→ **To do**
Emit the data below verbatim, stripping out any pictures.

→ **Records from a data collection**
*** Begin section ***

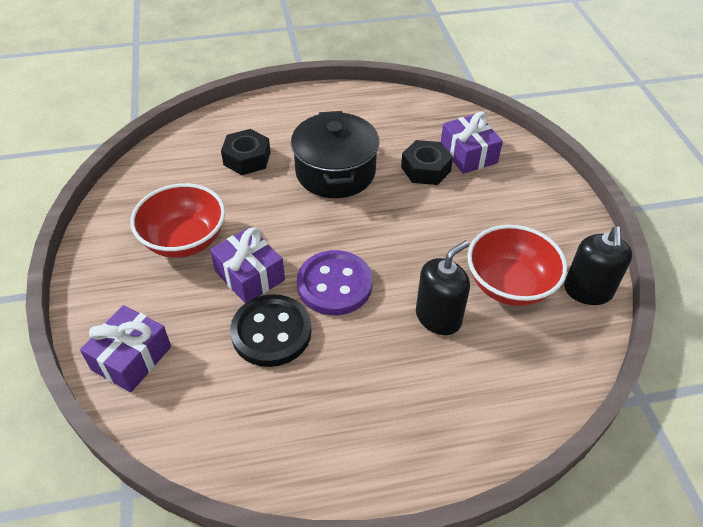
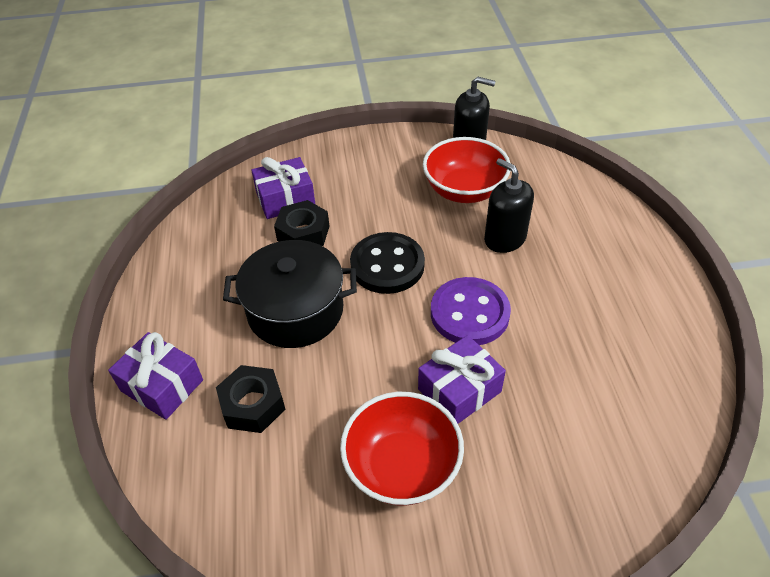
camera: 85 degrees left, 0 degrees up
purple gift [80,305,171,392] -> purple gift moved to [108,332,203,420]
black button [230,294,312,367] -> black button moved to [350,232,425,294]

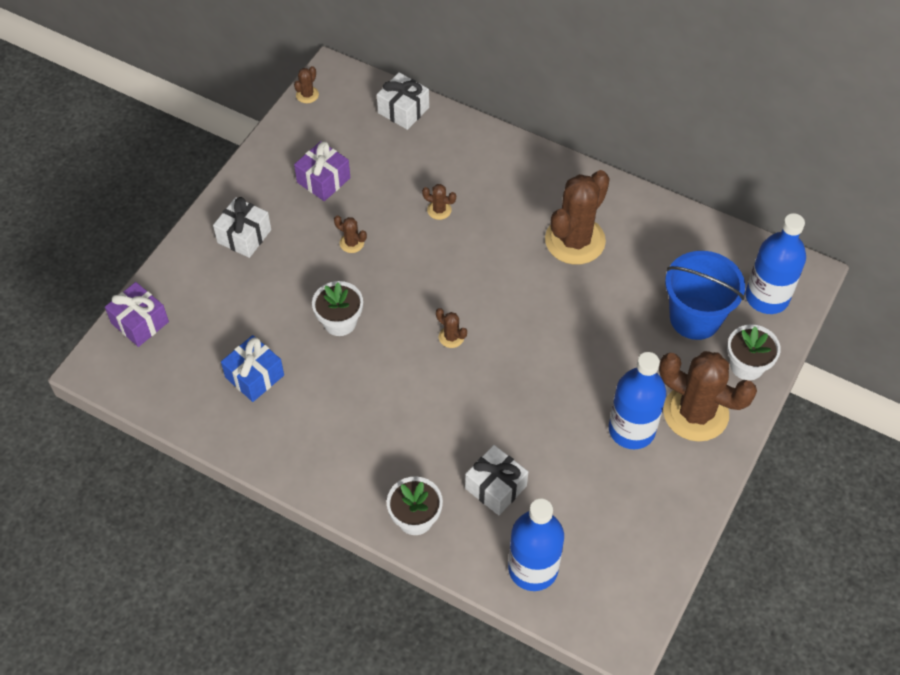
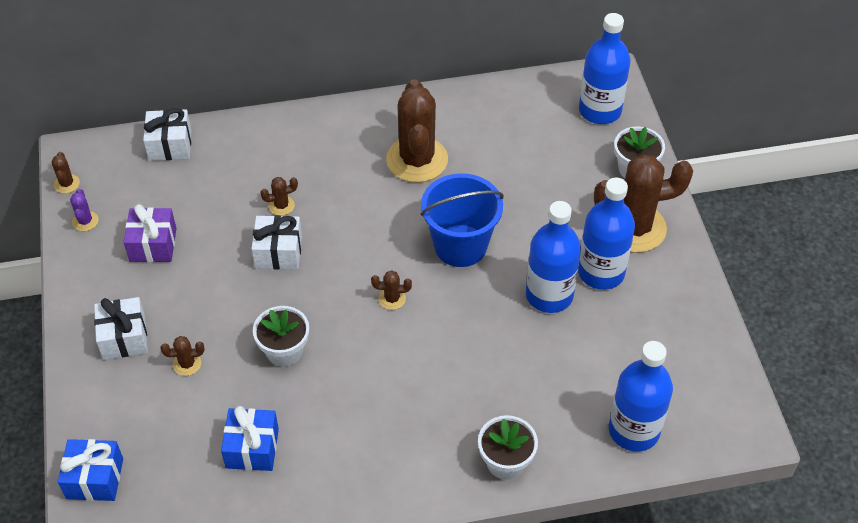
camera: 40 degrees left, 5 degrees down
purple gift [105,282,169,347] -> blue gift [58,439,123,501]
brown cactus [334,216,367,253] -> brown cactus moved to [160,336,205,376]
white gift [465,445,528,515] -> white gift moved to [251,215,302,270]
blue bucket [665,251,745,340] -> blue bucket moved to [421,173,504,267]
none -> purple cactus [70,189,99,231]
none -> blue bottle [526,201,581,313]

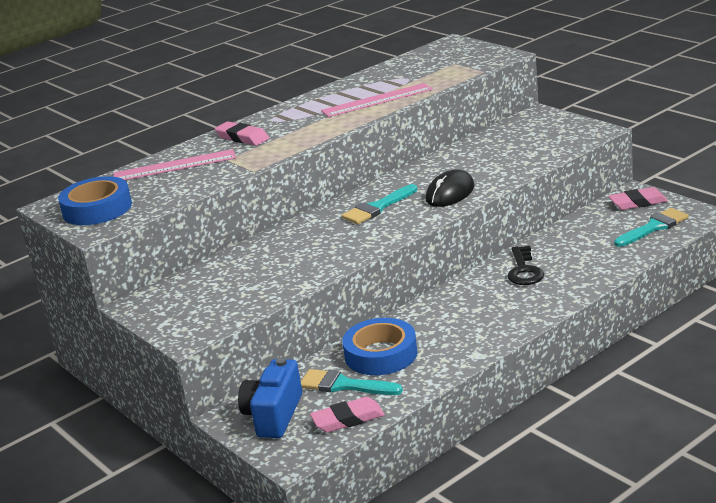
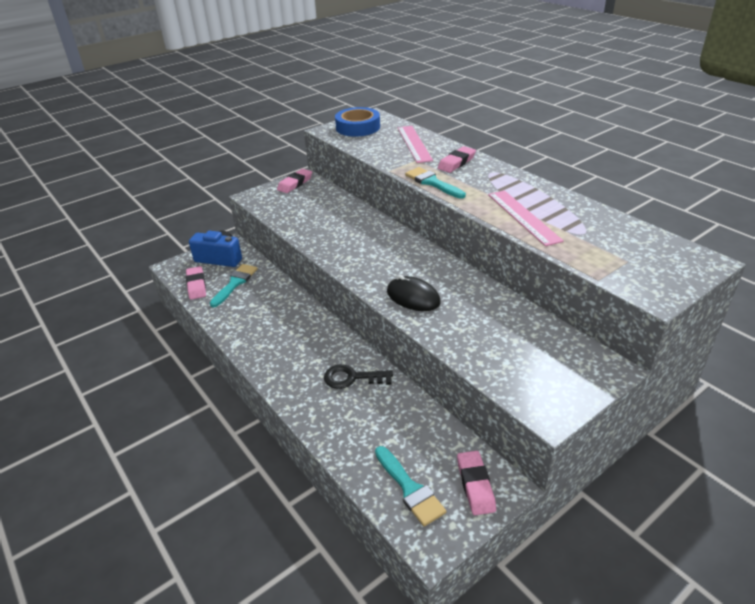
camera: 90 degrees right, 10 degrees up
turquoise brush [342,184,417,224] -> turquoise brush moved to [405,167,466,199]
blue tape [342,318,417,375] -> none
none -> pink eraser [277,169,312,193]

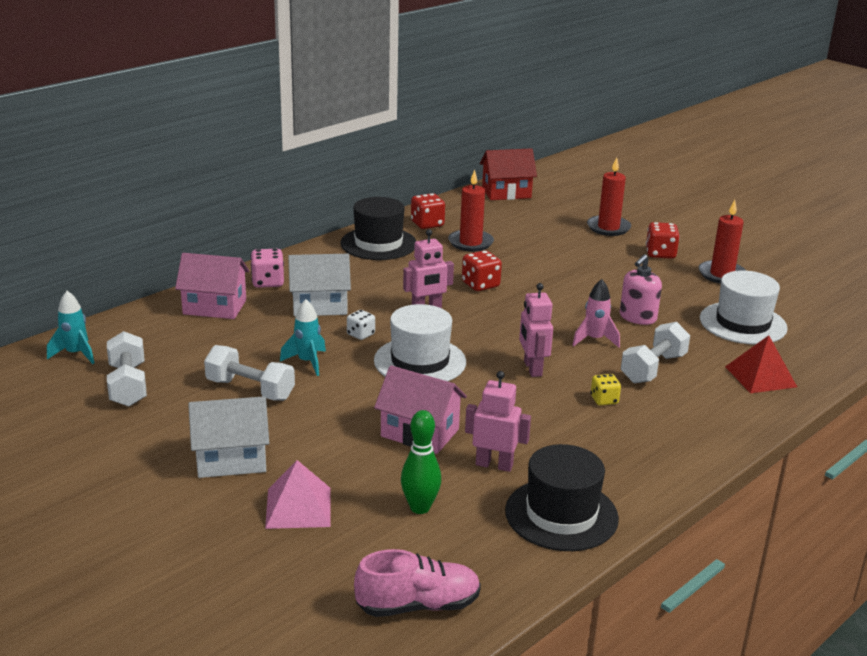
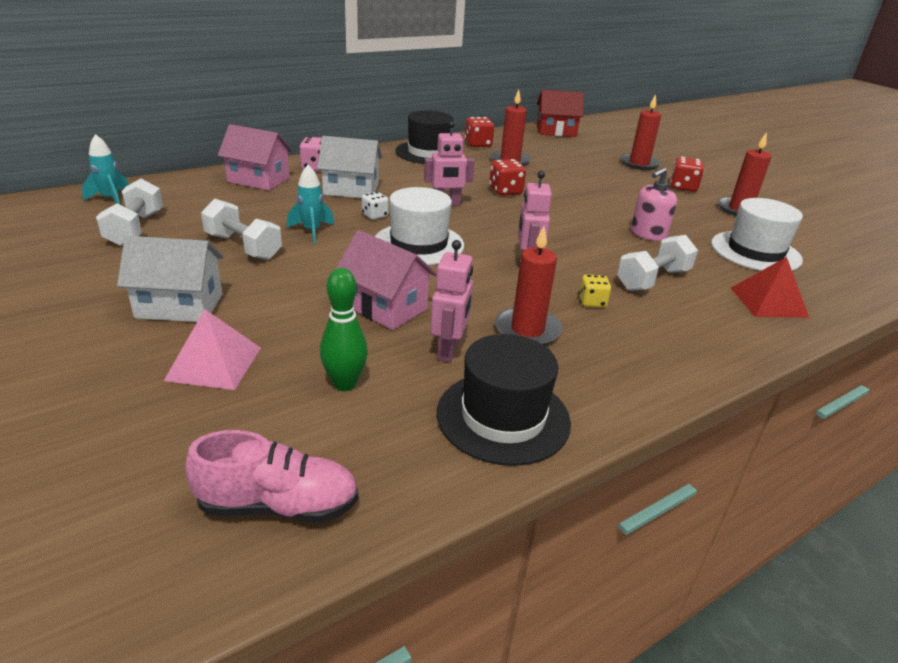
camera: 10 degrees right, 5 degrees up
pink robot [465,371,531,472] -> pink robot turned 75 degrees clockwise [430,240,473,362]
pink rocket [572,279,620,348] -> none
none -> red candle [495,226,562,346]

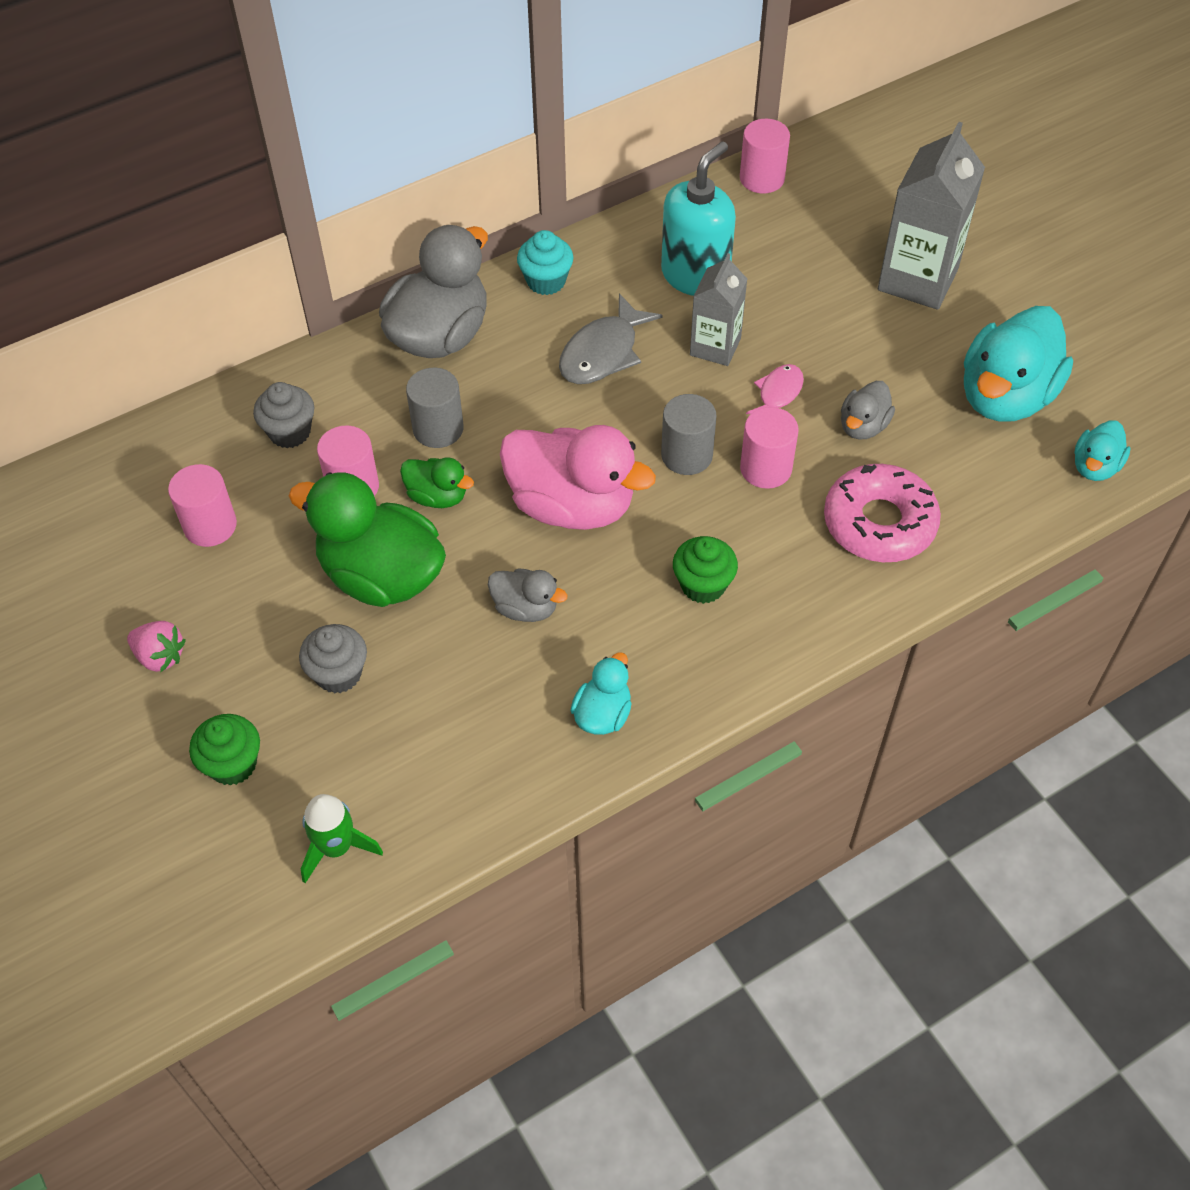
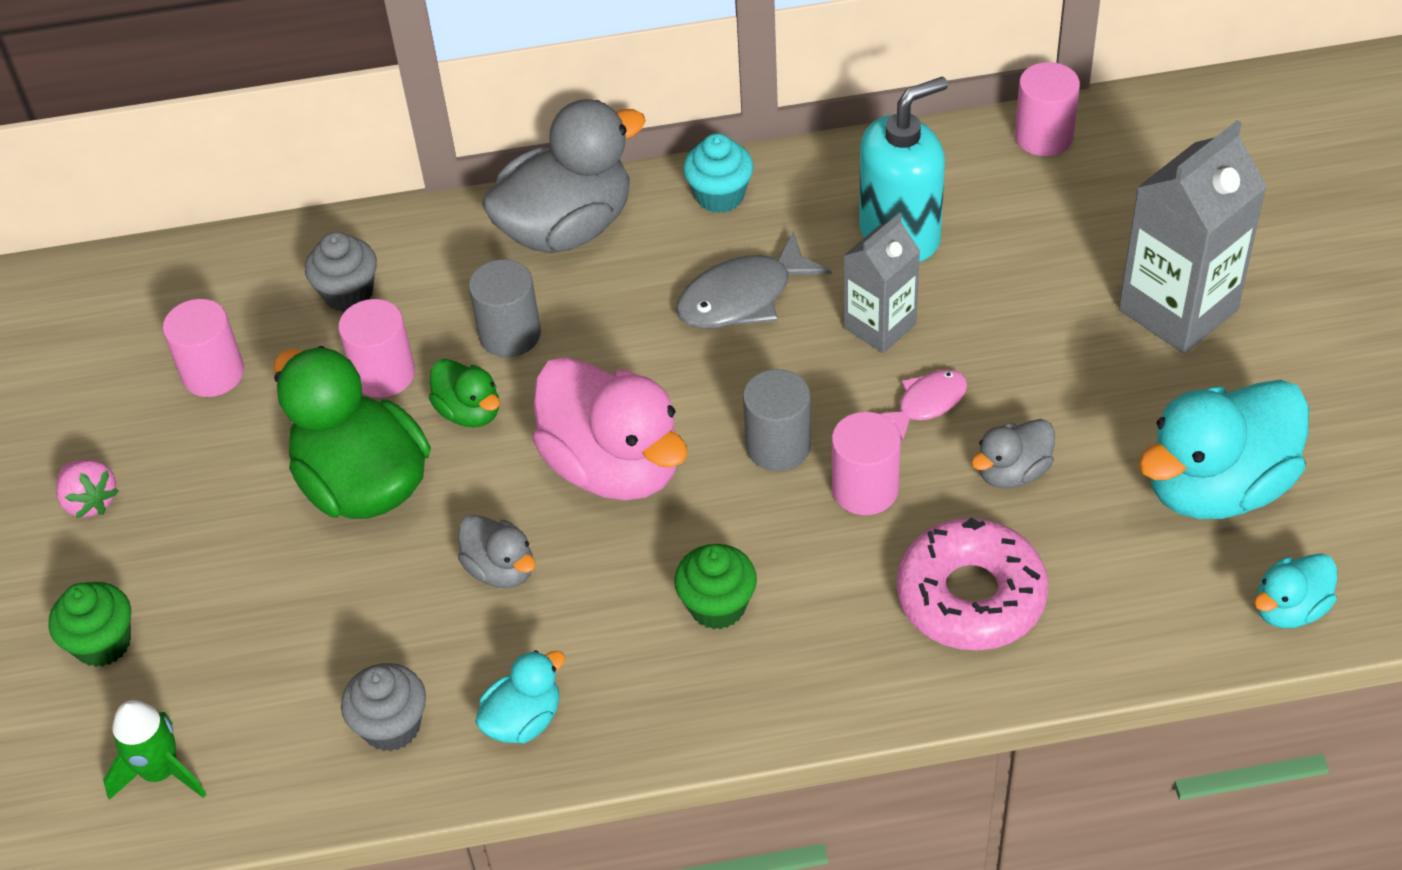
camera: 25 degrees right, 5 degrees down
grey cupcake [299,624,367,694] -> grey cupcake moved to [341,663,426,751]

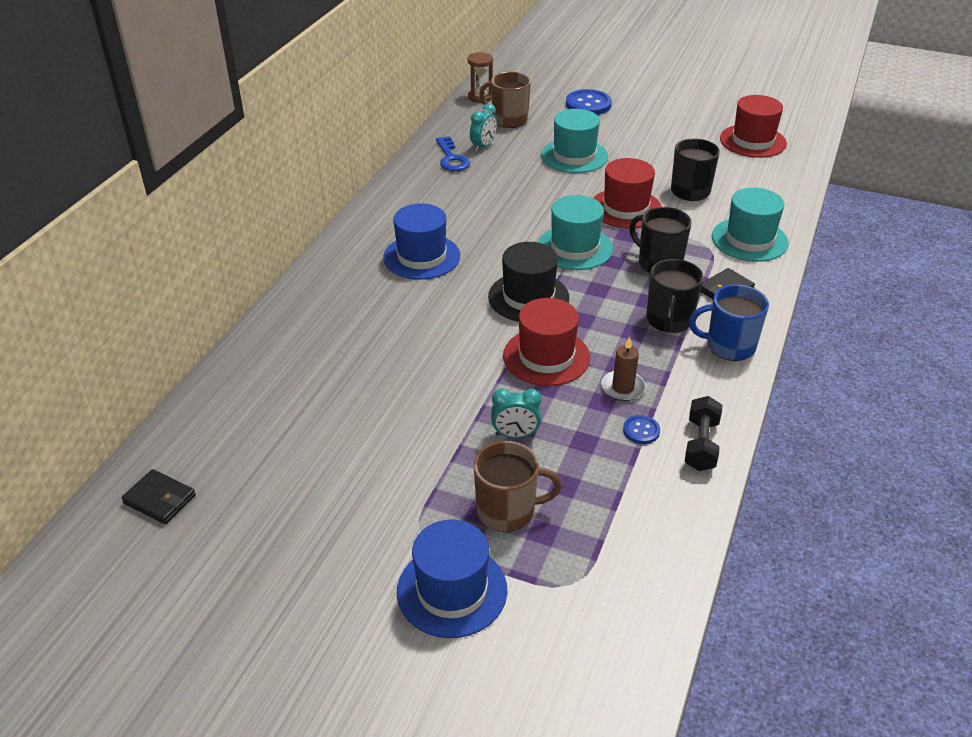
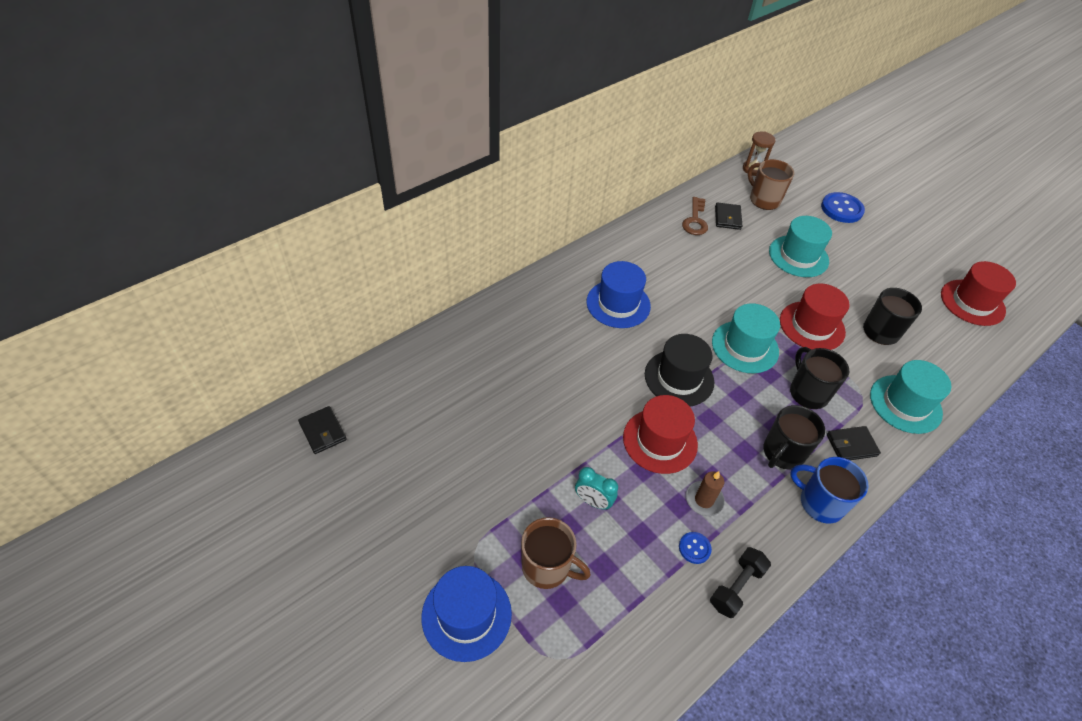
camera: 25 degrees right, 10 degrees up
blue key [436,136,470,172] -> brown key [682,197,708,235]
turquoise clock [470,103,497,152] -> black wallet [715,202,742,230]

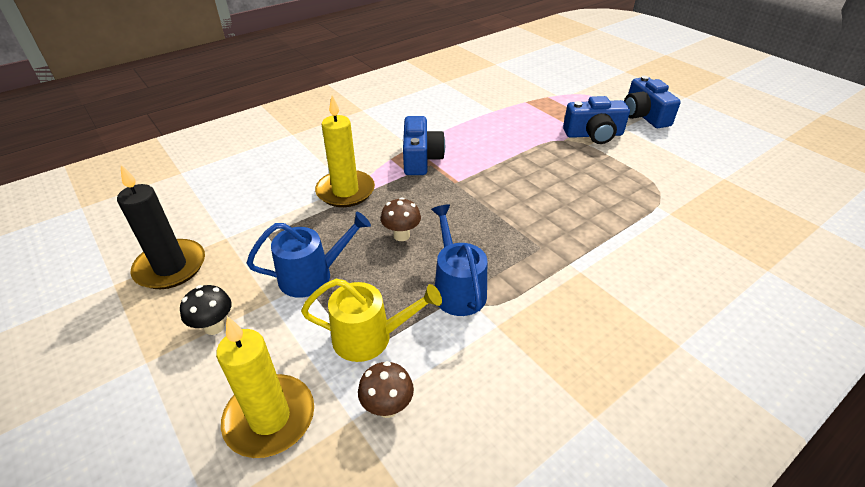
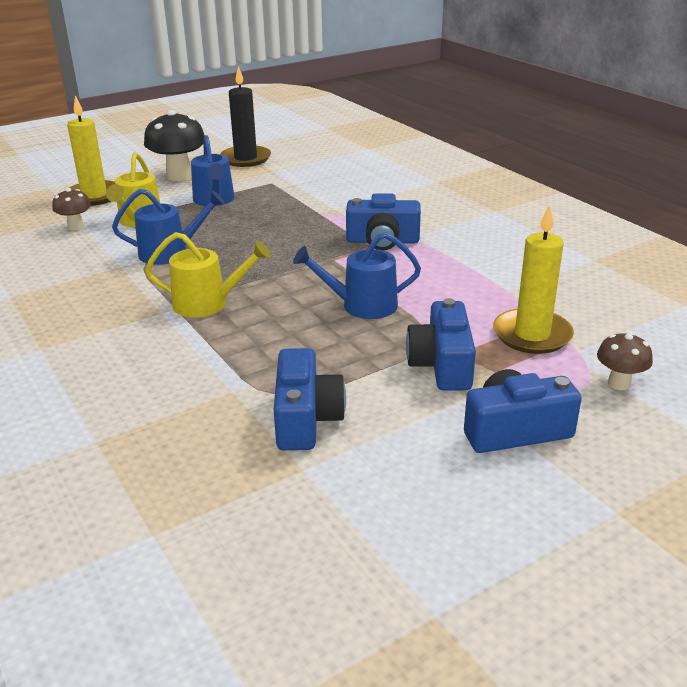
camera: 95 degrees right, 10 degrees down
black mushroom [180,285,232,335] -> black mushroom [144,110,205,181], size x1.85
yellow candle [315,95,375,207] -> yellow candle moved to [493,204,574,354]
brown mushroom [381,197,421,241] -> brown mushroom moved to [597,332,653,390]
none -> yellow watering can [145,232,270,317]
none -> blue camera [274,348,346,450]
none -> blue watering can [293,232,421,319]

*** End section ***

→ **Answer space**
camera: 85 degrees left, 0 degrees up
purple gift [80,305,171,392] -> purple gift moved to [108,332,203,420]
black button [230,294,312,367] -> black button moved to [350,232,425,294]

camera: 40 degrees left, 5 degrees down
purple gift [105,282,169,347] -> blue gift [58,439,123,501]
brown cactus [334,216,367,253] -> brown cactus moved to [160,336,205,376]
white gift [465,445,528,515] -> white gift moved to [251,215,302,270]
blue bucket [665,251,745,340] -> blue bucket moved to [421,173,504,267]
none -> purple cactus [70,189,99,231]
none -> blue bottle [526,201,581,313]

camera: 90 degrees right, 10 degrees up
turquoise brush [342,184,417,224] -> turquoise brush moved to [405,167,466,199]
blue tape [342,318,417,375] -> none
none -> pink eraser [277,169,312,193]

camera: 10 degrees right, 5 degrees up
pink robot [465,371,531,472] -> pink robot turned 75 degrees clockwise [430,240,473,362]
pink rocket [572,279,620,348] -> none
none -> red candle [495,226,562,346]

camera: 25 degrees right, 5 degrees down
grey cupcake [299,624,367,694] -> grey cupcake moved to [341,663,426,751]

camera: 25 degrees right, 10 degrees up
blue key [436,136,470,172] -> brown key [682,197,708,235]
turquoise clock [470,103,497,152] -> black wallet [715,202,742,230]

camera: 95 degrees right, 10 degrees down
black mushroom [180,285,232,335] -> black mushroom [144,110,205,181], size x1.85
yellow candle [315,95,375,207] -> yellow candle moved to [493,204,574,354]
brown mushroom [381,197,421,241] -> brown mushroom moved to [597,332,653,390]
none -> yellow watering can [145,232,270,317]
none -> blue camera [274,348,346,450]
none -> blue watering can [293,232,421,319]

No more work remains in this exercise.